→ Set exercise
Count the lines in the entries below that contain the string "kern", matching case exactly. Give only the number.

→ Entries
============================================================

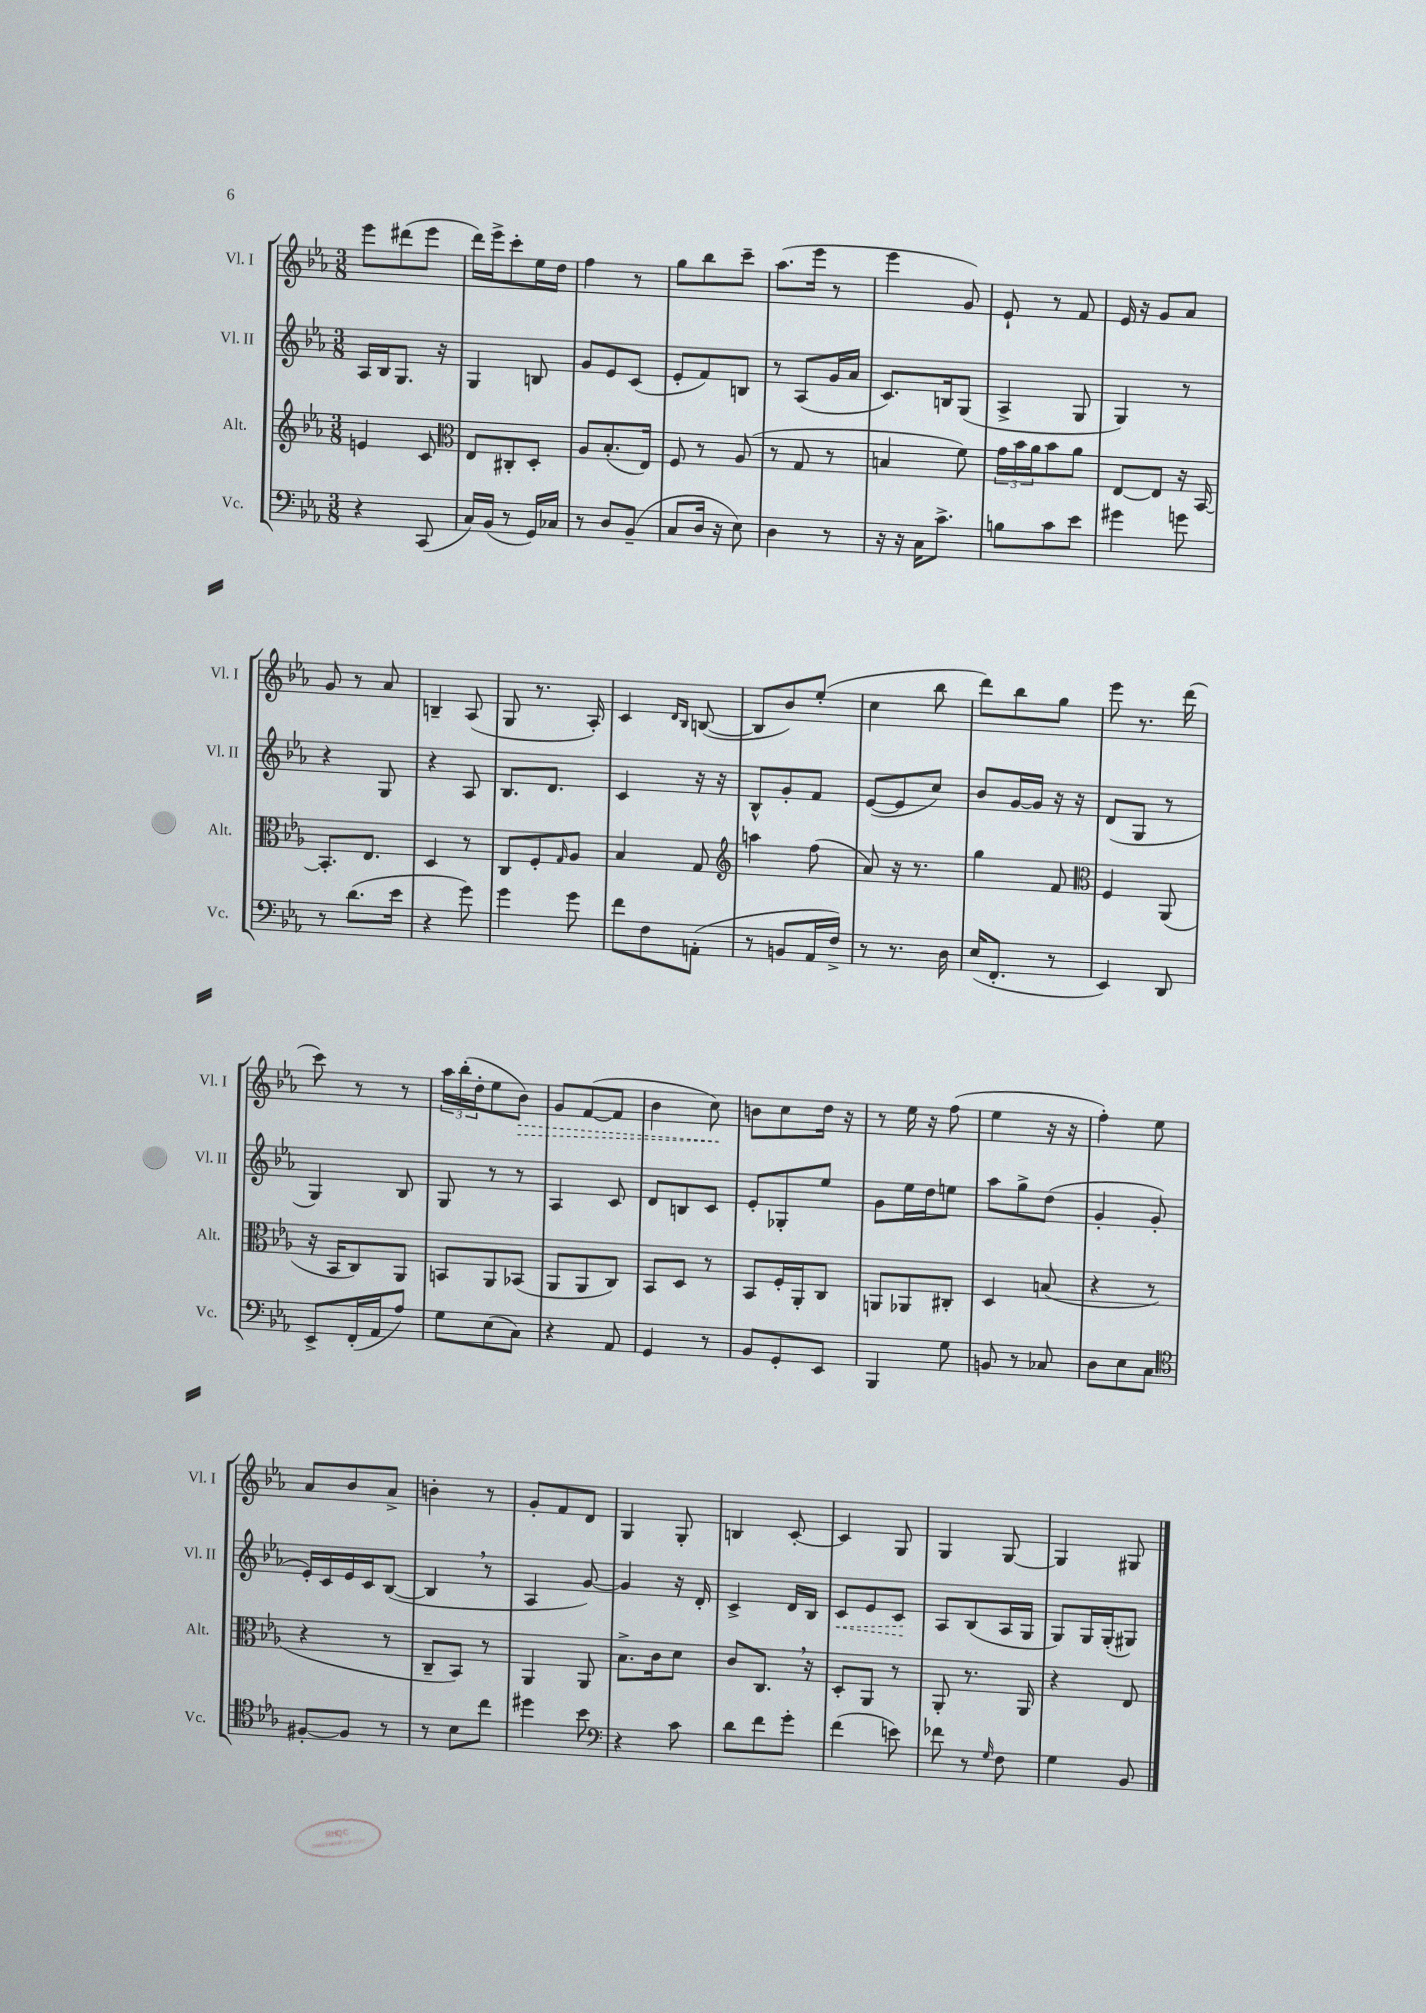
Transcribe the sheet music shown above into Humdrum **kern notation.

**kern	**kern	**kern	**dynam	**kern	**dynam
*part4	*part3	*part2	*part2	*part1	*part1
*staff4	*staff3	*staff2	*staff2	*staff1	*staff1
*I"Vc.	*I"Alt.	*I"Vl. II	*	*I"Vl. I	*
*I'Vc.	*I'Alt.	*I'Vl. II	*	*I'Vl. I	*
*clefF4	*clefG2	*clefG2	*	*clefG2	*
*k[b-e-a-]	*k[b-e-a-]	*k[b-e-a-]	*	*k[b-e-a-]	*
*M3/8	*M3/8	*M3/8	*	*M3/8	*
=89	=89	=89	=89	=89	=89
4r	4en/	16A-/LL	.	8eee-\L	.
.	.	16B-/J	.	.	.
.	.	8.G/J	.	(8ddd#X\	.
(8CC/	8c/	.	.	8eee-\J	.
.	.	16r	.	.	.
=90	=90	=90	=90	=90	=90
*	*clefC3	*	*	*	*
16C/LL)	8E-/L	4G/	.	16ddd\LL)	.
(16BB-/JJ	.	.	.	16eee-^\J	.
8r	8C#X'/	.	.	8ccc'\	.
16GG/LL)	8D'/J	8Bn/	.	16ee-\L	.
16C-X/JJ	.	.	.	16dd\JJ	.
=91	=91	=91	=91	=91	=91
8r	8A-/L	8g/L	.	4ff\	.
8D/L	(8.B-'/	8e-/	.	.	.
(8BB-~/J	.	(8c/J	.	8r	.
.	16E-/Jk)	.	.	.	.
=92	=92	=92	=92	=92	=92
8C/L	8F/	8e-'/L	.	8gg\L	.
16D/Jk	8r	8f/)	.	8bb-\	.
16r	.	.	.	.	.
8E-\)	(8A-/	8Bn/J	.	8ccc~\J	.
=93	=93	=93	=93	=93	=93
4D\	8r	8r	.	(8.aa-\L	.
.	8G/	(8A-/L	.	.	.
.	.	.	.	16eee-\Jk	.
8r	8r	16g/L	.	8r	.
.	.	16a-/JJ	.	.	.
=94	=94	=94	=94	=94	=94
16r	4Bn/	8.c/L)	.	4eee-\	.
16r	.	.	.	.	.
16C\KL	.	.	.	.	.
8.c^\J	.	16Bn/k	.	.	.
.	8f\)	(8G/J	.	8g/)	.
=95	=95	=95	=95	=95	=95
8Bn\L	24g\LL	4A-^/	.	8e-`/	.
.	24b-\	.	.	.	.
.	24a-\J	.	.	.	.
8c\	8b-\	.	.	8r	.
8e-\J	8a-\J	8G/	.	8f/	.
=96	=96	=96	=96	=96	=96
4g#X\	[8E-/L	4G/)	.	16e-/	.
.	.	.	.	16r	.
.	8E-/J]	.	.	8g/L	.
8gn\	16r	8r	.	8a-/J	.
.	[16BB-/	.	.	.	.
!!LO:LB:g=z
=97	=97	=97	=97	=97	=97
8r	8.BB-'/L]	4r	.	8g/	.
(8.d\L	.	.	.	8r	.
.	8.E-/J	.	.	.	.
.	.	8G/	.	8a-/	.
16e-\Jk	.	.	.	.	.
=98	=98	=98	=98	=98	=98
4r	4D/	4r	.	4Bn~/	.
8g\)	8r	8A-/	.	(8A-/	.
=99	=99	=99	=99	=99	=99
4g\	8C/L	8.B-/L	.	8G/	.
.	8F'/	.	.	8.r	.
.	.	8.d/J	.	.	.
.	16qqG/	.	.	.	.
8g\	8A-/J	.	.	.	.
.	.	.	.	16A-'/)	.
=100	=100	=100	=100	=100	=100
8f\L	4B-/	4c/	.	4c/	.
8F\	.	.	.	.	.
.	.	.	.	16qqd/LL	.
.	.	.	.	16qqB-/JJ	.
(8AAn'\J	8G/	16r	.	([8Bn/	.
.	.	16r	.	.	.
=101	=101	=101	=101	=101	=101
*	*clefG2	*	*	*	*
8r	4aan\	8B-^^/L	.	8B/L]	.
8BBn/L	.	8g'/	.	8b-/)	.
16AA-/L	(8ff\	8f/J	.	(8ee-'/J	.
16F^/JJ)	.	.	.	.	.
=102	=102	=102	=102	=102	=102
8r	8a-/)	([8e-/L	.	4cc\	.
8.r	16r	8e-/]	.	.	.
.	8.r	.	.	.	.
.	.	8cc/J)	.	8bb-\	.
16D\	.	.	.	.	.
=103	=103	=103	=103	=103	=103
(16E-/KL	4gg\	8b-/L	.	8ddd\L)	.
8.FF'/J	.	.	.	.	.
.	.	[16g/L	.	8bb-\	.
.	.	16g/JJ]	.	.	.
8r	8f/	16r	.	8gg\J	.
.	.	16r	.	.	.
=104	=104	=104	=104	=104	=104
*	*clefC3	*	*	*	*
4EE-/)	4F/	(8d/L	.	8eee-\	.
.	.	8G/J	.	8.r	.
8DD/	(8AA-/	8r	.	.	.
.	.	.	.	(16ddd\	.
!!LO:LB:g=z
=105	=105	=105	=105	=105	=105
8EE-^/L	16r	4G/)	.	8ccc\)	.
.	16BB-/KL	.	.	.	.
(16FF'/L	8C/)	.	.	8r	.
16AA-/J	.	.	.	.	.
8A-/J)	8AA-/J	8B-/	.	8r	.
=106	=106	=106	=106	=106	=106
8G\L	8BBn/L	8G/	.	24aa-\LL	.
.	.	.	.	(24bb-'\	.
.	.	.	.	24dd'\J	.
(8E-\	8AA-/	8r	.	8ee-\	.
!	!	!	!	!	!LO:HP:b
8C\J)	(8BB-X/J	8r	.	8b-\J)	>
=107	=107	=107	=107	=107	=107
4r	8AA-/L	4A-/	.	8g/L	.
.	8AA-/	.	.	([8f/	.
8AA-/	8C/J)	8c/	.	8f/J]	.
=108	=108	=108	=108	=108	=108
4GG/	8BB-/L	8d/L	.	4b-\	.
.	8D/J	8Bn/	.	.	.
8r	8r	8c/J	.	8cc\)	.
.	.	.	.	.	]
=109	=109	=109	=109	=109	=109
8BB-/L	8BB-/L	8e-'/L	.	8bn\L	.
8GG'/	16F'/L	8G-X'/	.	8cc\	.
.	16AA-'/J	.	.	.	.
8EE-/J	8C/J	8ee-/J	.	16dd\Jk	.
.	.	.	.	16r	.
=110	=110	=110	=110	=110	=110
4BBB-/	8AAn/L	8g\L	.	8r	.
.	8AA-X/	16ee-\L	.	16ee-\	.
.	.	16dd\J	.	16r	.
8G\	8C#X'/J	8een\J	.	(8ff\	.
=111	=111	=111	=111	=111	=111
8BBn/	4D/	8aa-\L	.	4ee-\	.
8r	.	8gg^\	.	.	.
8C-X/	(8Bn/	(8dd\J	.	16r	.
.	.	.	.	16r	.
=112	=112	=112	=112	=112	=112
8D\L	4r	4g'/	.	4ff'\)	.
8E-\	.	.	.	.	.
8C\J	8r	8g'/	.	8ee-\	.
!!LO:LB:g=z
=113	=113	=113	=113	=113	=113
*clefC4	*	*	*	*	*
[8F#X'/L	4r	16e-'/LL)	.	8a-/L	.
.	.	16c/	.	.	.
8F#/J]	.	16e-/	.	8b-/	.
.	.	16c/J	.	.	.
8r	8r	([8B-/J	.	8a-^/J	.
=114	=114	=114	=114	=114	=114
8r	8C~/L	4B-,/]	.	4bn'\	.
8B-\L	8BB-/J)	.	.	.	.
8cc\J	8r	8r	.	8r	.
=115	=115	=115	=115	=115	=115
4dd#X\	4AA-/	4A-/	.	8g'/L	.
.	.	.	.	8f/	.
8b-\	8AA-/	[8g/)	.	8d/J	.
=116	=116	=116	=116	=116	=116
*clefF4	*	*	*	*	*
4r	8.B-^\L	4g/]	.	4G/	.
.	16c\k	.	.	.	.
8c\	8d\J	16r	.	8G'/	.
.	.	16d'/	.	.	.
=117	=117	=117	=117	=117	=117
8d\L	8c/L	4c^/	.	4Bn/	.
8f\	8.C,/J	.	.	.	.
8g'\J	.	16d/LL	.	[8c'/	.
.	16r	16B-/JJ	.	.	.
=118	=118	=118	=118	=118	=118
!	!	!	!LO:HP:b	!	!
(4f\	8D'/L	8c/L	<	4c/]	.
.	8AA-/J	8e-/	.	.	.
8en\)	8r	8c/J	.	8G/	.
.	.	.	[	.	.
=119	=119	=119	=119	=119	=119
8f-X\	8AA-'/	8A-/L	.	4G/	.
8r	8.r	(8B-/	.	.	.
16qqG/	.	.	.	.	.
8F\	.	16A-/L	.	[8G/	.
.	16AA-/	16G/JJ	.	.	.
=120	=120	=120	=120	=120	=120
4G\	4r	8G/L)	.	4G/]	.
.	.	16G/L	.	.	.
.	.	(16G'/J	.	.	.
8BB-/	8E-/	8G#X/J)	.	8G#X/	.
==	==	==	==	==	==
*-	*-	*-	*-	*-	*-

============================================================

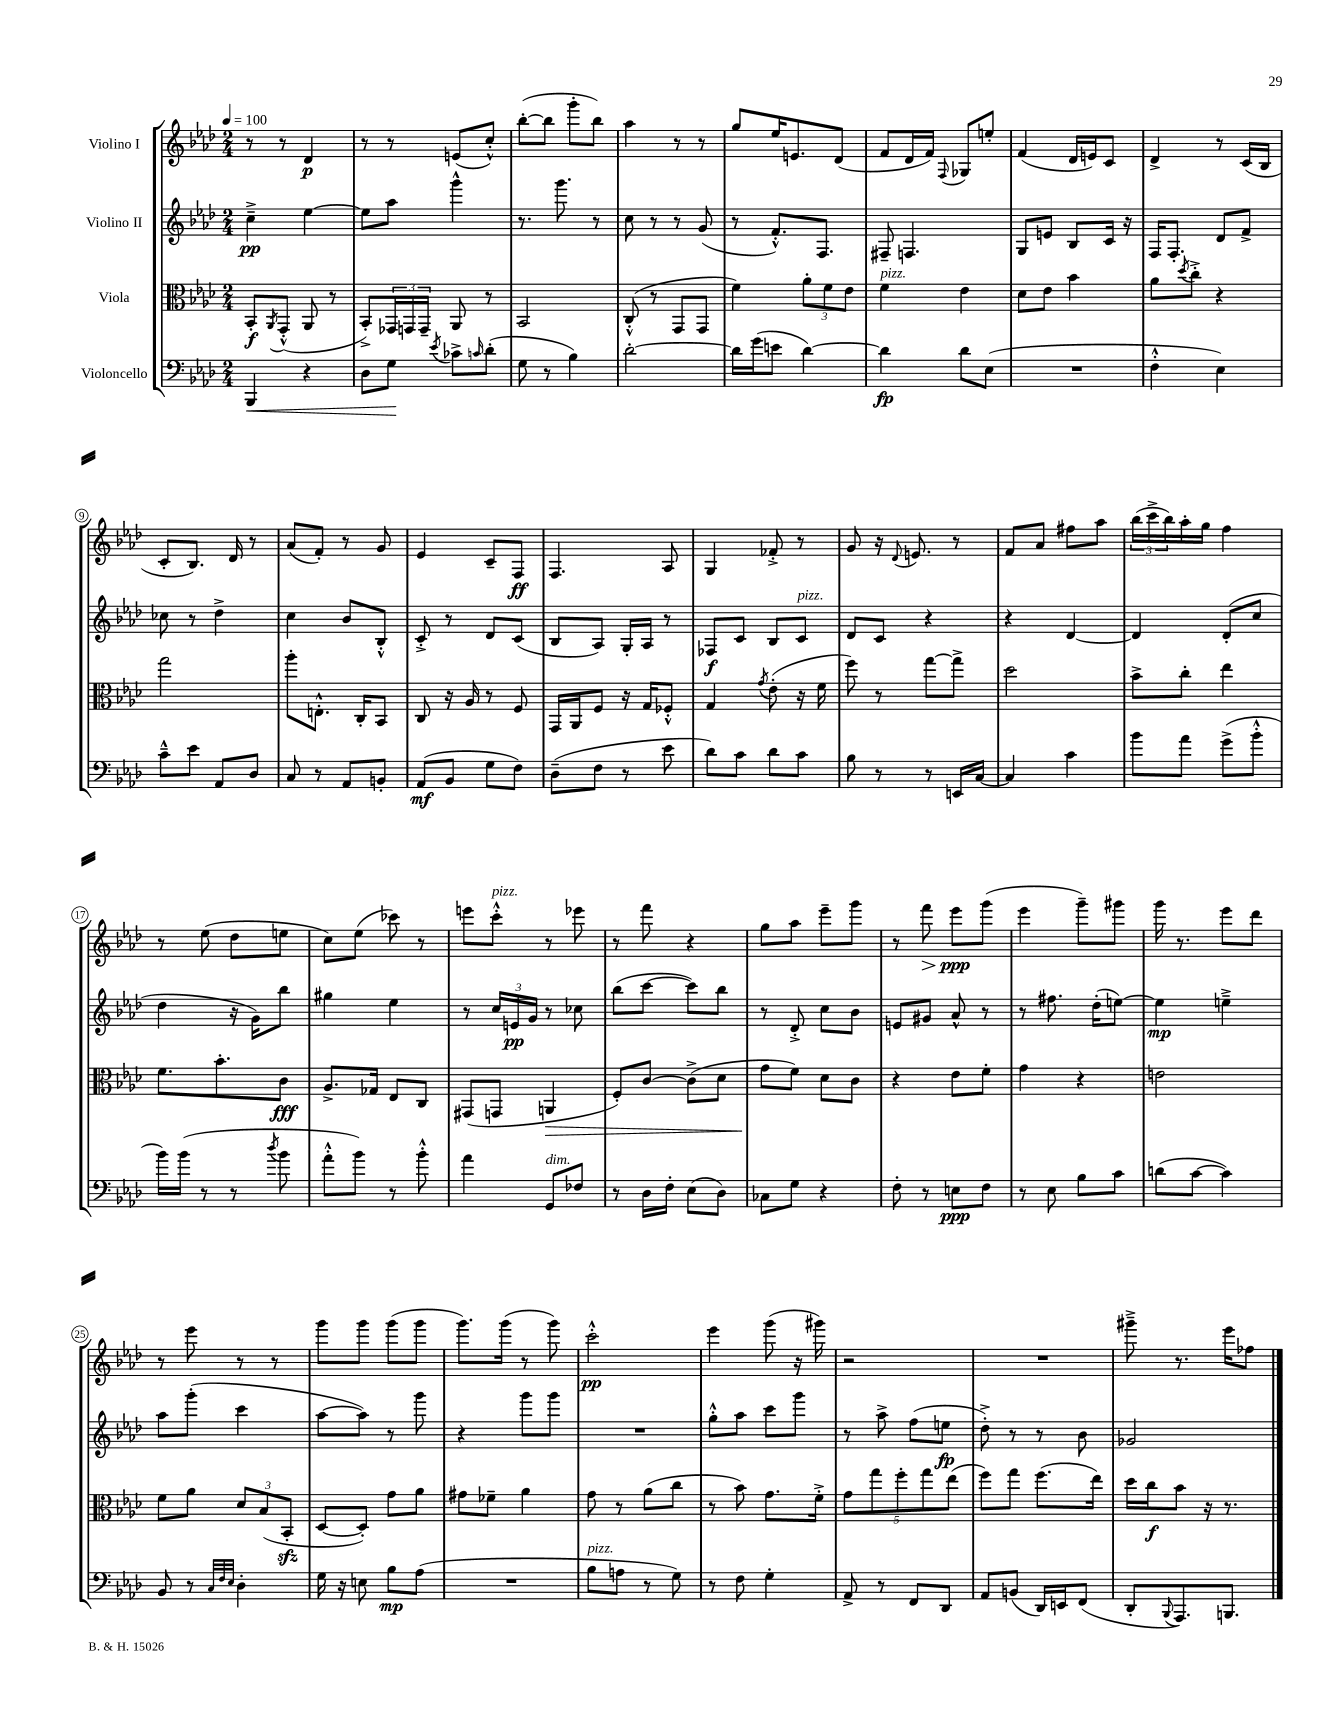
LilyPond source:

============================================================

→ Answer for the task
2